EXERCISE REQUIREMENTS:
Please retype the listing below word for word and exclude its images.

*-*-*

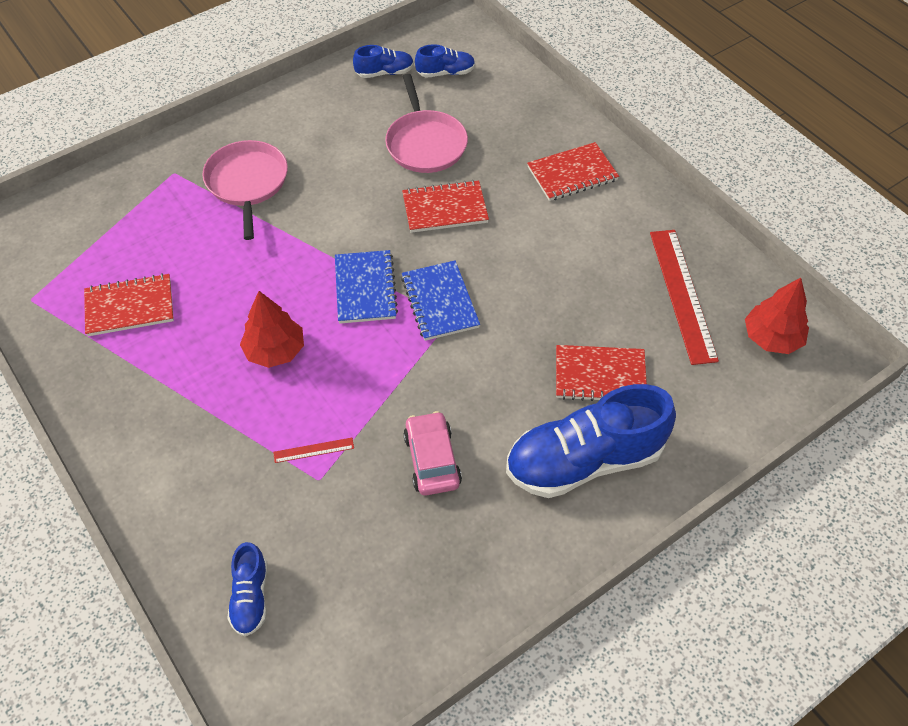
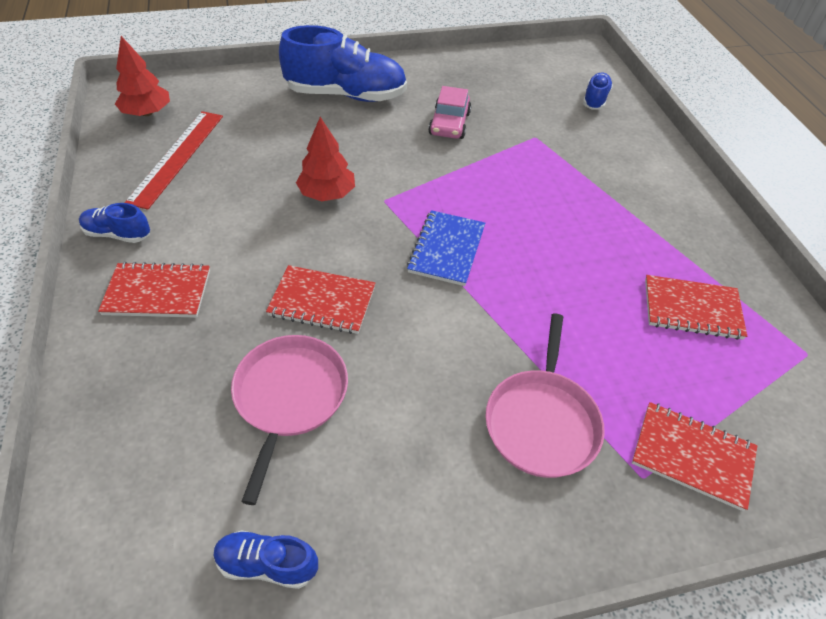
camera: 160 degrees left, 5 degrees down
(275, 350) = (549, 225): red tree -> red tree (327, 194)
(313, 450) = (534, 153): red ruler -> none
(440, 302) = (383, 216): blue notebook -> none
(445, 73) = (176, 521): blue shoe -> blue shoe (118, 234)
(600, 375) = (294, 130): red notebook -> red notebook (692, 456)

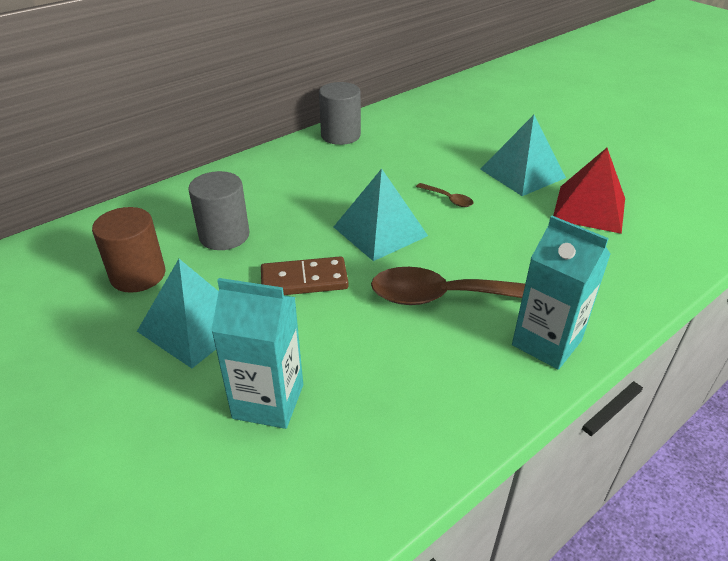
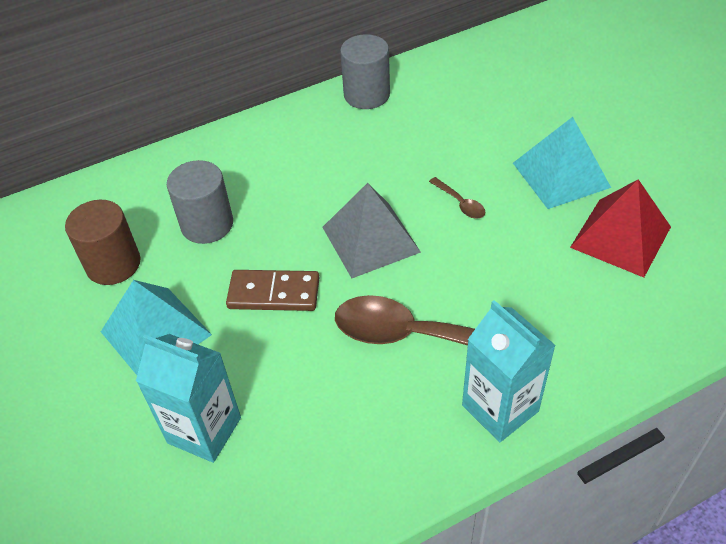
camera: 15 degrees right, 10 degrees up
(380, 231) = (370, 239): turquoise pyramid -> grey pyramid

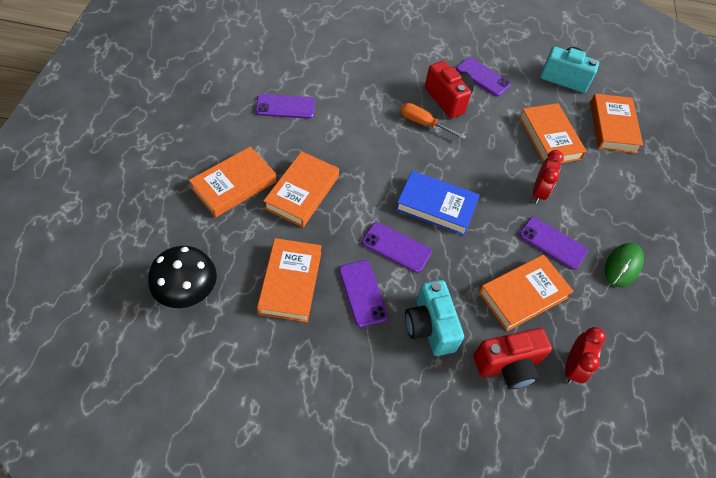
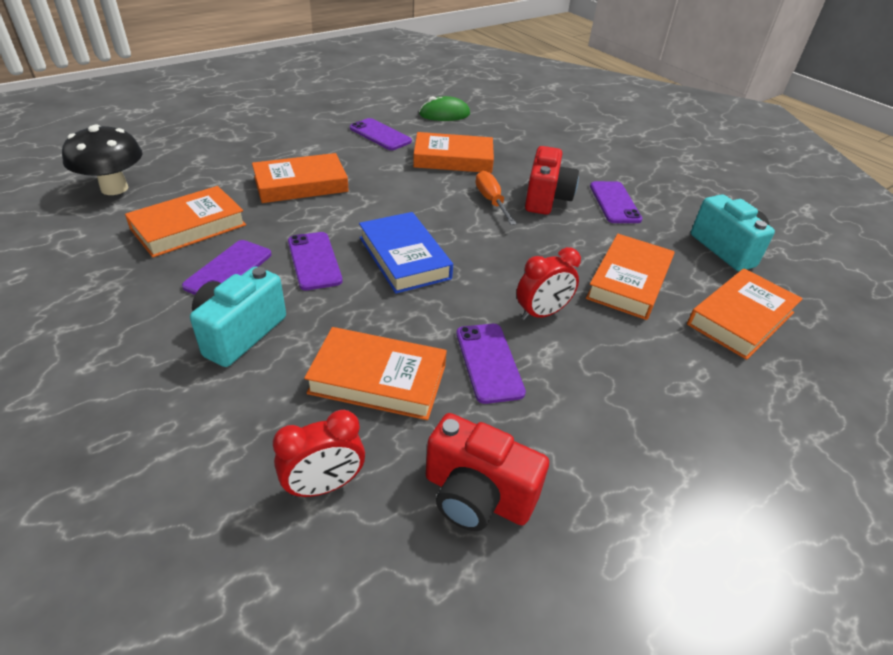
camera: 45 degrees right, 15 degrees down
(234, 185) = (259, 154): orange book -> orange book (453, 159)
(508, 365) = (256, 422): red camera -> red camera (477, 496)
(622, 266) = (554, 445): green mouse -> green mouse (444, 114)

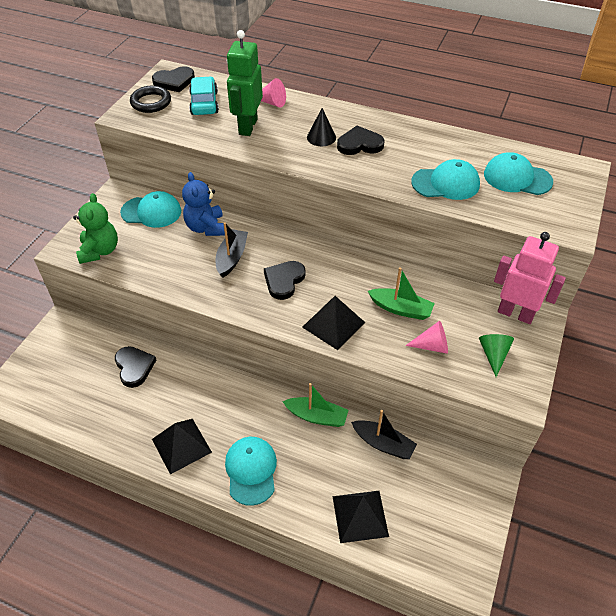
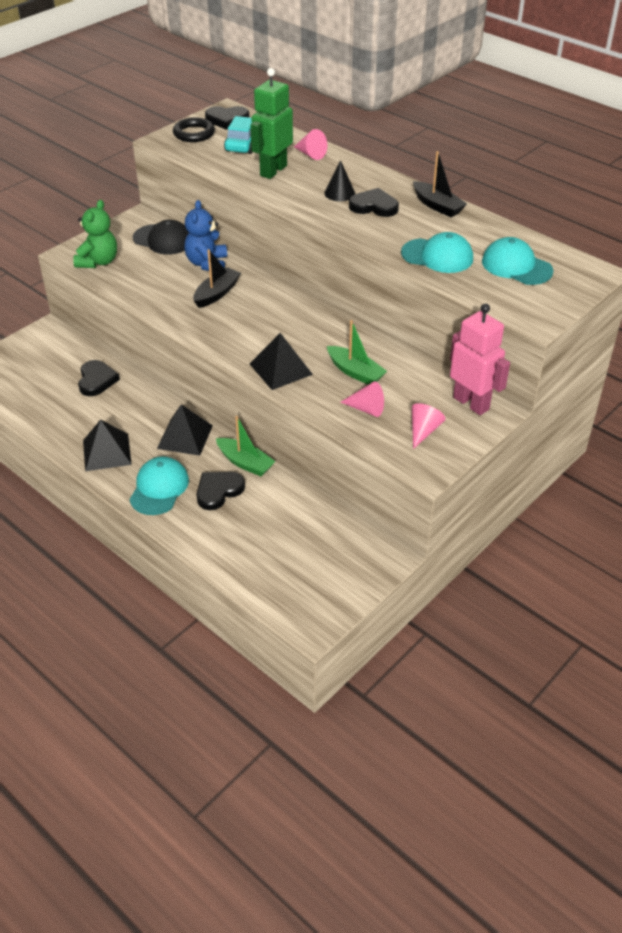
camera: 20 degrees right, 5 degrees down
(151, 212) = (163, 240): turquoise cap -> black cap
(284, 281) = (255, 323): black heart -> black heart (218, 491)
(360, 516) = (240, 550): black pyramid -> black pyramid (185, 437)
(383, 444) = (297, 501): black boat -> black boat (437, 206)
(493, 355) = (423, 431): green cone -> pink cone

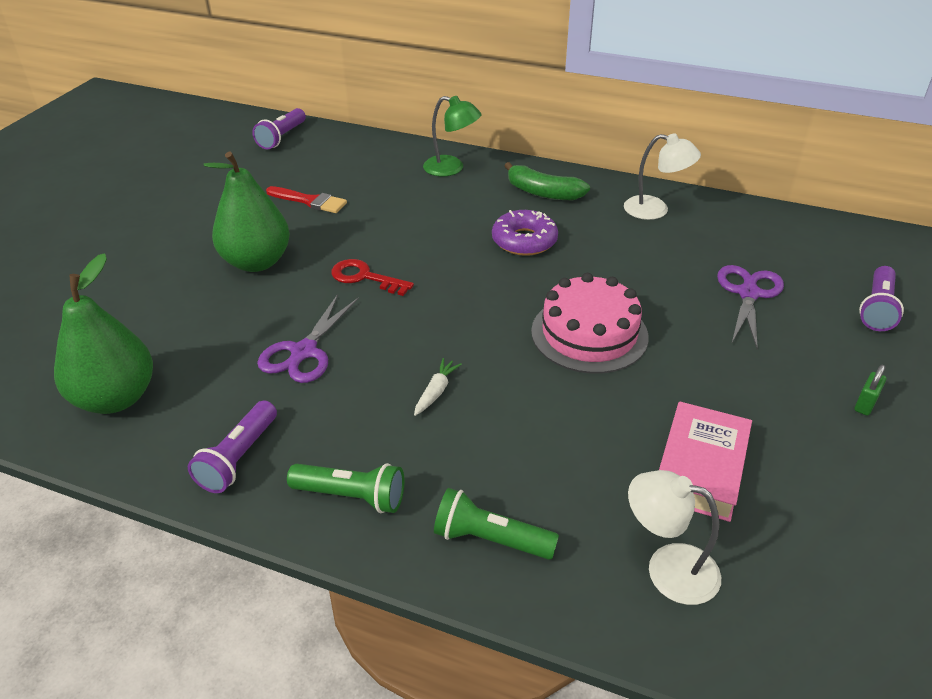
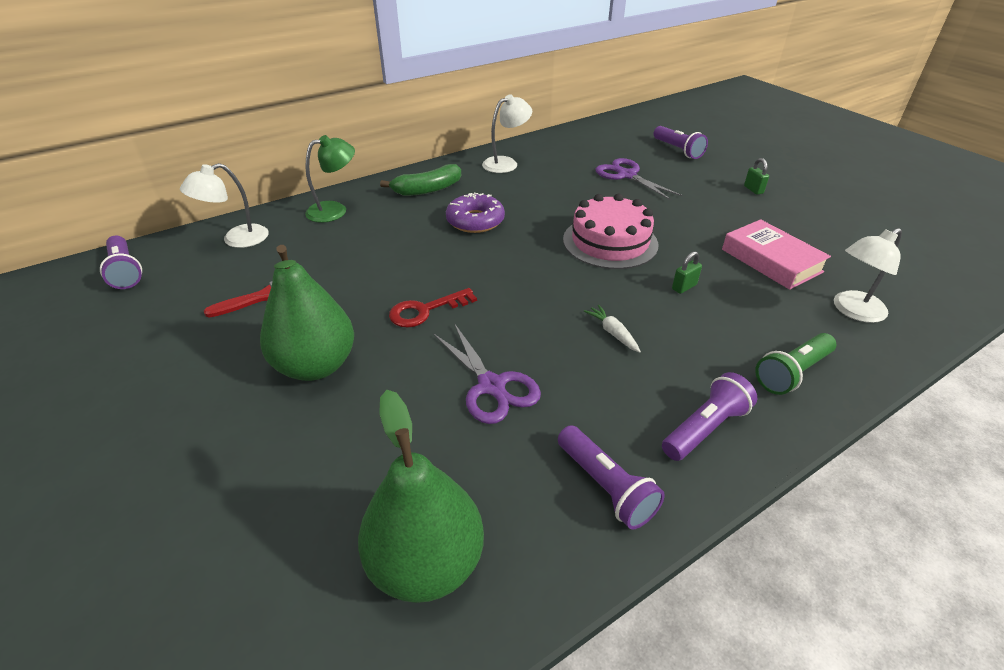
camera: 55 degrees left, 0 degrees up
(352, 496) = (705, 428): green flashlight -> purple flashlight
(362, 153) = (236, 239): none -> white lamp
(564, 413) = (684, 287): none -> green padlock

*-*-*

RESULT:
camera: 160 degrees left, 5 degrees down
(275, 350) = (549, 225): red tree -> red tree (327, 194)
(313, 450) = (534, 153): red ruler -> none
(440, 302) = (383, 216): blue notebook -> none
(445, 73) = (176, 521): blue shoe -> blue shoe (118, 234)
(600, 375) = (294, 130): red notebook -> red notebook (692, 456)

camera: 15 degrees right, 10 degrees up
(380, 231) = (370, 239): turquoise pyramid -> grey pyramid

camera: 45 degrees right, 15 degrees down
(234, 185) = (259, 154): orange book -> orange book (453, 159)
(508, 365) = (256, 422): red camera -> red camera (477, 496)
(622, 266) = (554, 445): green mouse -> green mouse (444, 114)

camera: 20 degrees right, 5 degrees down
(151, 212) = (163, 240): turquoise cap -> black cap
(284, 281) = (255, 323): black heart -> black heart (218, 491)
(360, 516) = (240, 550): black pyramid -> black pyramid (185, 437)
(383, 444) = (297, 501): black boat -> black boat (437, 206)
(493, 355) = (423, 431): green cone -> pink cone

camera: 55 degrees left, 0 degrees up
(352, 496) = (705, 428): green flashlight -> purple flashlight
(362, 153) = (236, 239): none -> white lamp
(564, 413) = (684, 287): none -> green padlock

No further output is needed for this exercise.